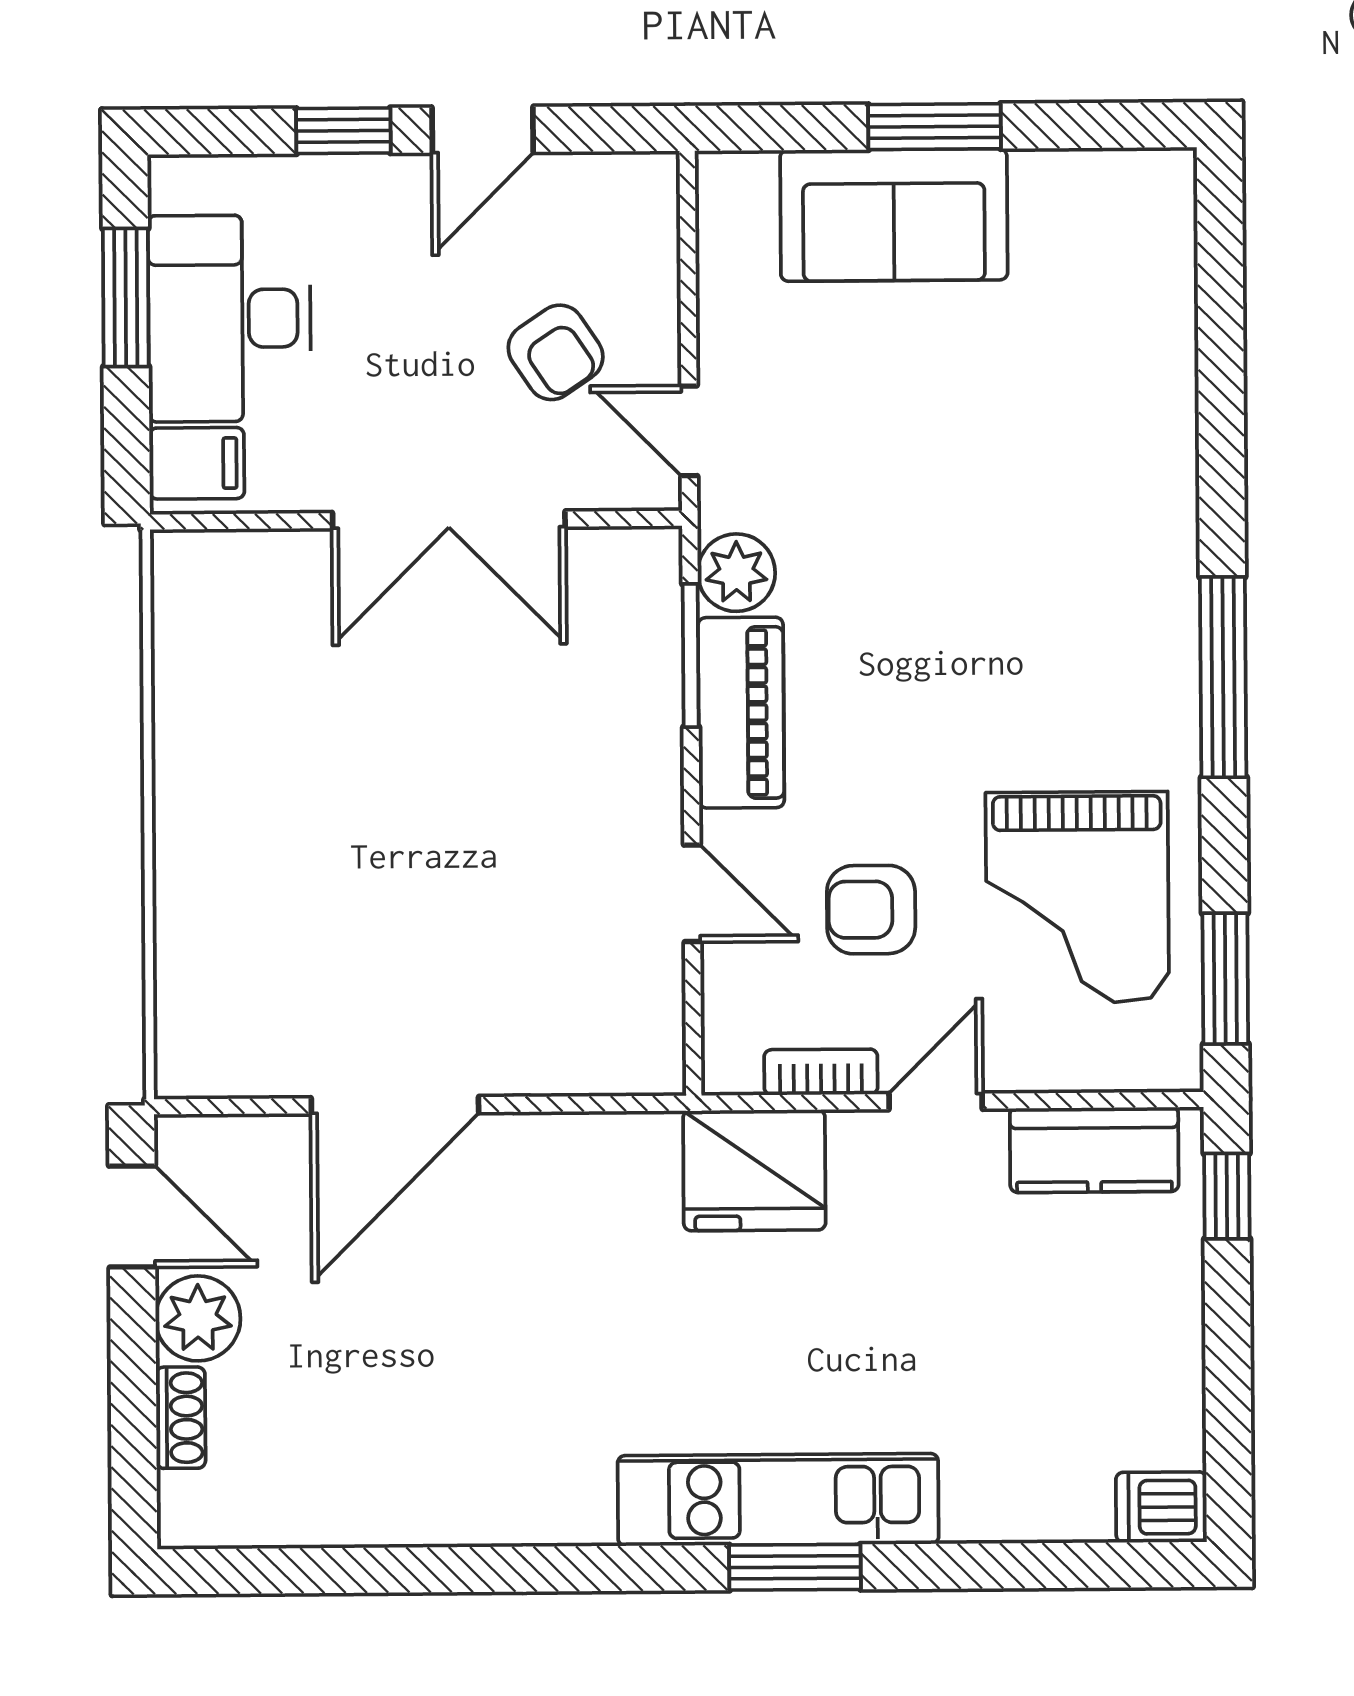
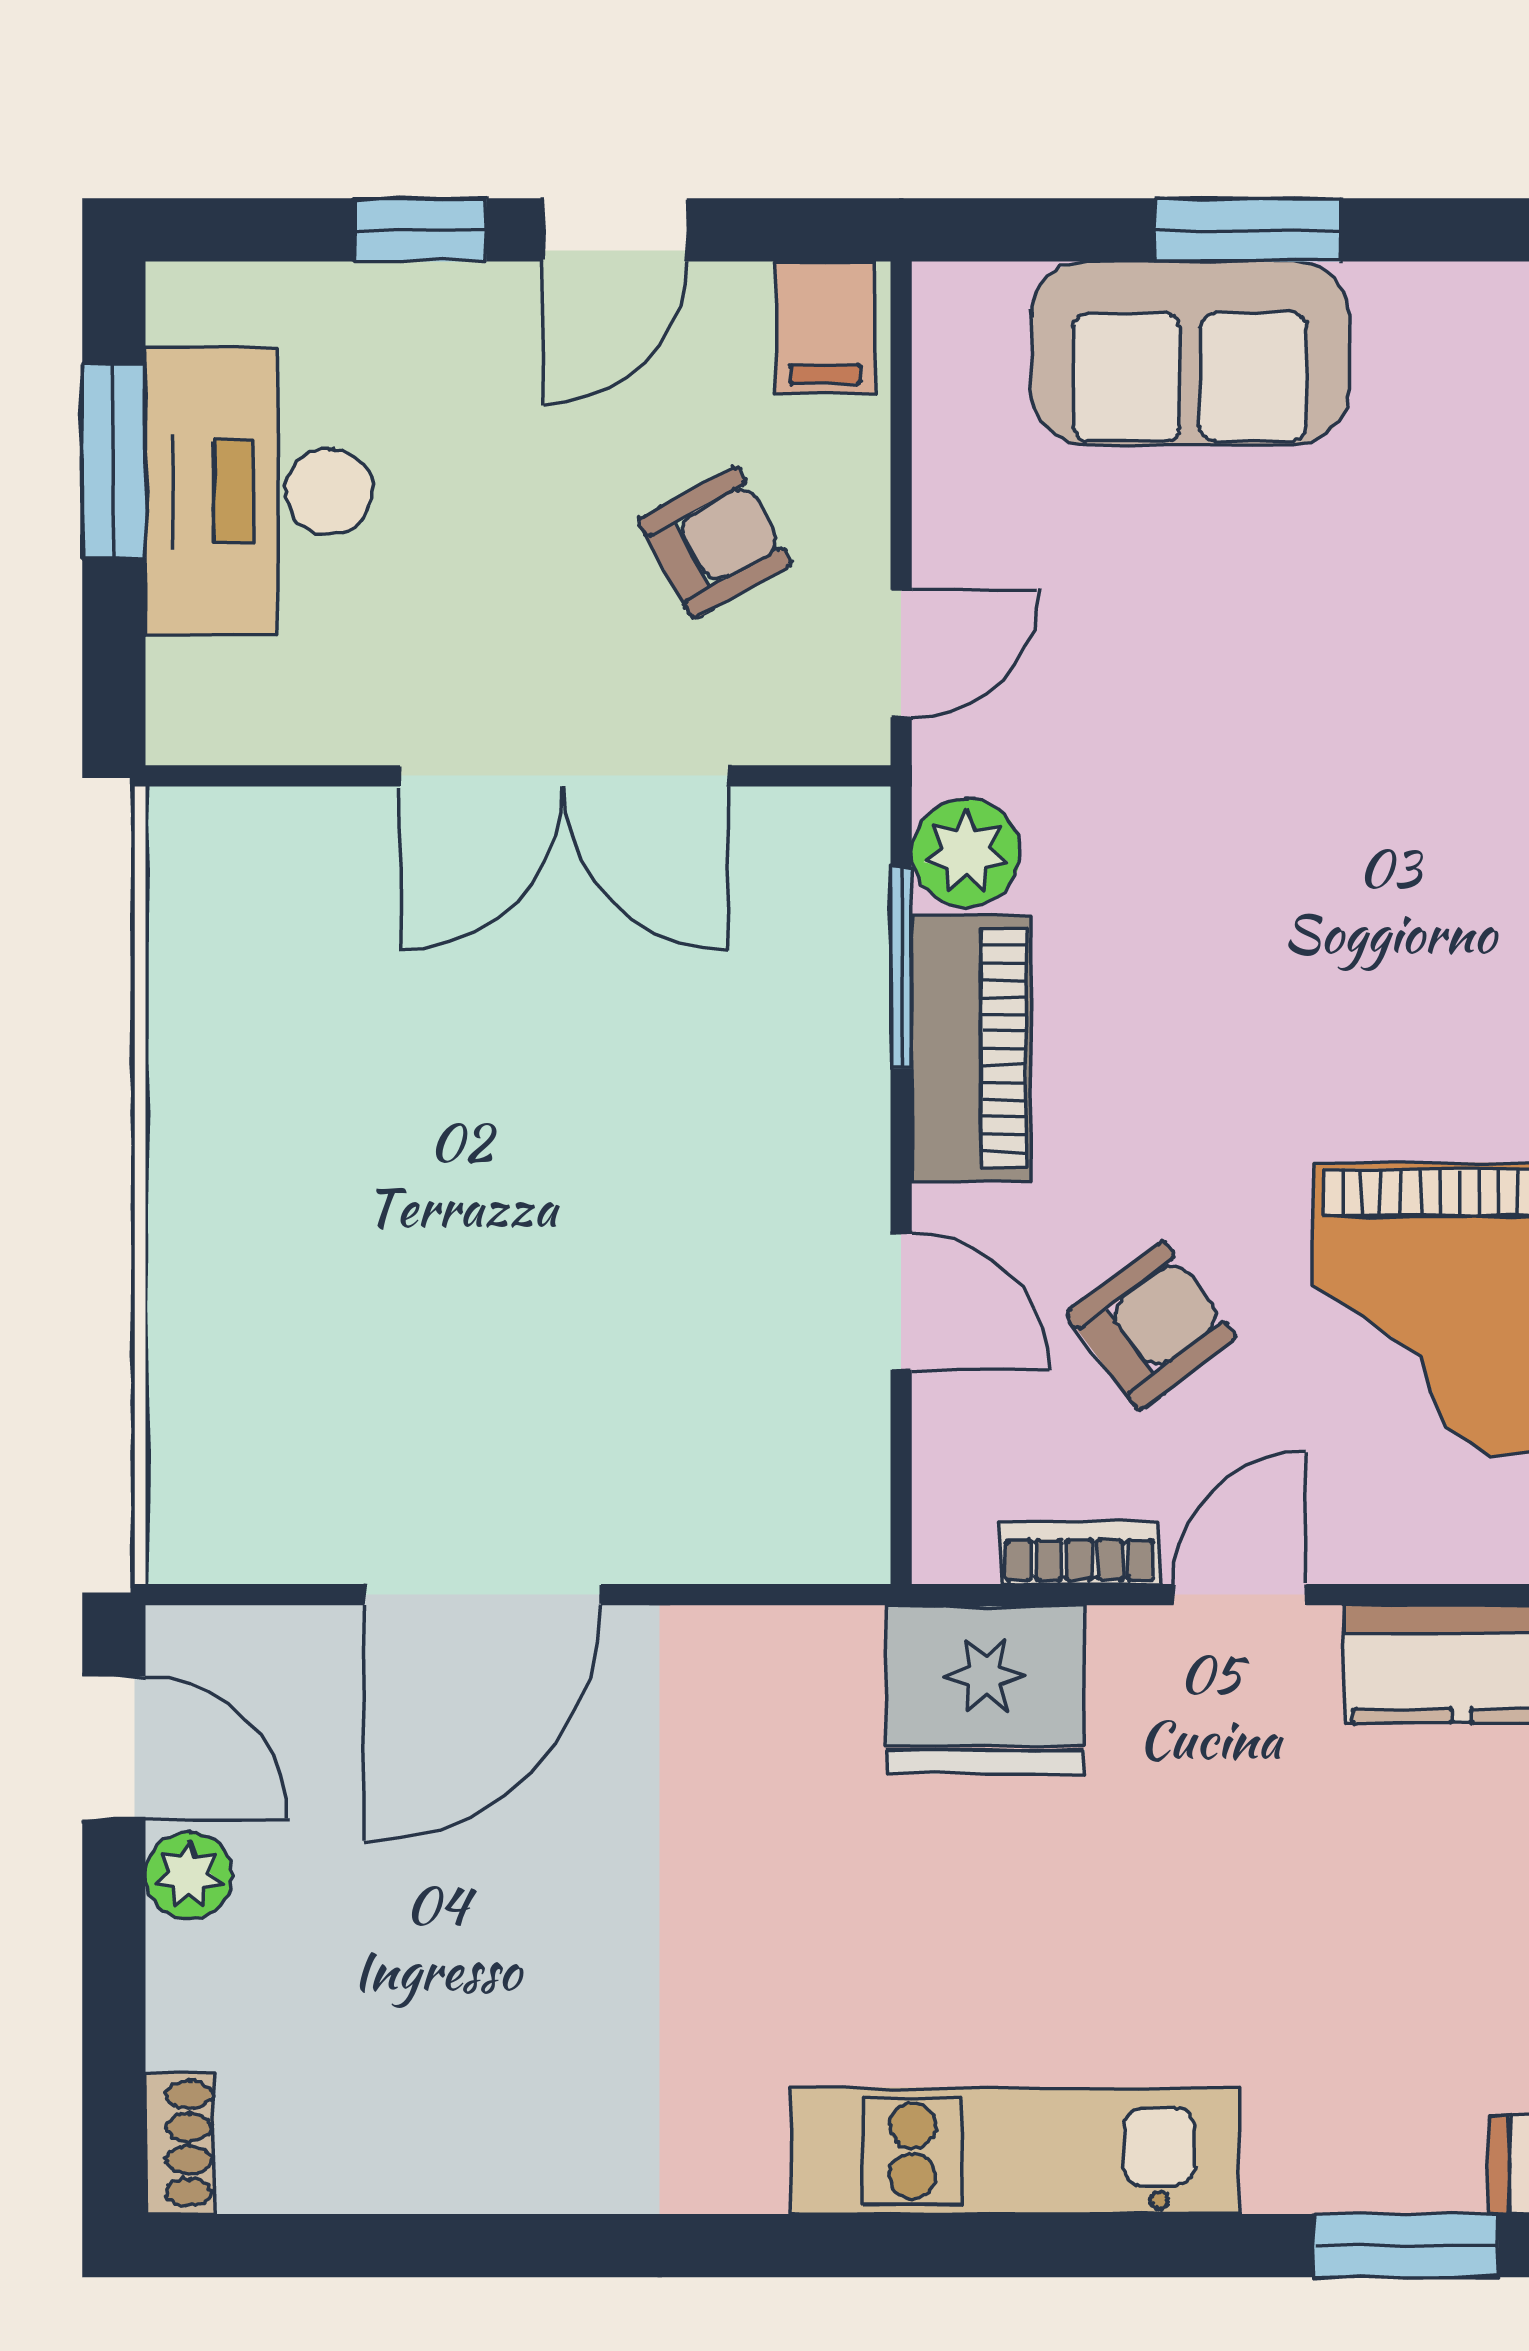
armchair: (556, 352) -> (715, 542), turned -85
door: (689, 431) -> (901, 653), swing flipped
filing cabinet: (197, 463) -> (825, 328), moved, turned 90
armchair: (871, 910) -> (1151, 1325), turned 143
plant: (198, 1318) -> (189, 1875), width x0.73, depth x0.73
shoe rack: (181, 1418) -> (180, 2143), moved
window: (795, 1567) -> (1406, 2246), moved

++++++++++++++++++++

Task prompt
Reproduce the material exactly. Pictures stay out.

Task solution
armchair: (556, 352) -> (715, 542), turned -85
door: (689, 431) -> (901, 653), swing flipped
filing cabinet: (197, 463) -> (825, 328), moved, turned 90
armchair: (871, 910) -> (1151, 1325), turned 143
plant: (198, 1318) -> (189, 1875), width x0.73, depth x0.73
shoe rack: (181, 1418) -> (180, 2143), moved
window: (795, 1567) -> (1406, 2246), moved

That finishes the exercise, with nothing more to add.